# What is being asked
Return the lines below word for word, leaving out the pictures.

Stored data entries:
○ ○ ○ ○ ○ ○ ○

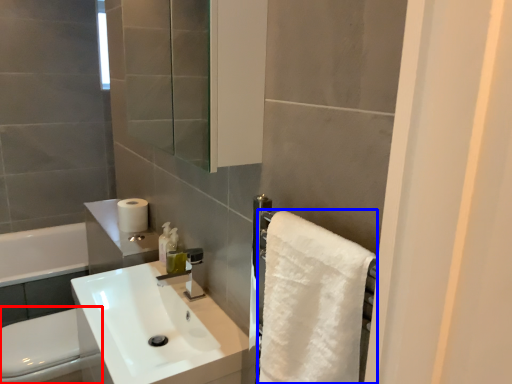
Question: Among these objects, which one is nearest to the camera, toilet bowl (highlighted by a red box) or bath towel (highlighted by a blue box)?

Choices:
 (A) toilet bowl
 (B) bath towel

Answer: (B)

○ ○ ○ ○ ○ ○ ○

# Result for this task
Question: Among these objects, which one is nearest to the camera, toilet bowl (highlighted by a red box) or bath towel (highlighted by a blue box)?

Choices:
 (A) toilet bowl
 (B) bath towel

Answer: (B)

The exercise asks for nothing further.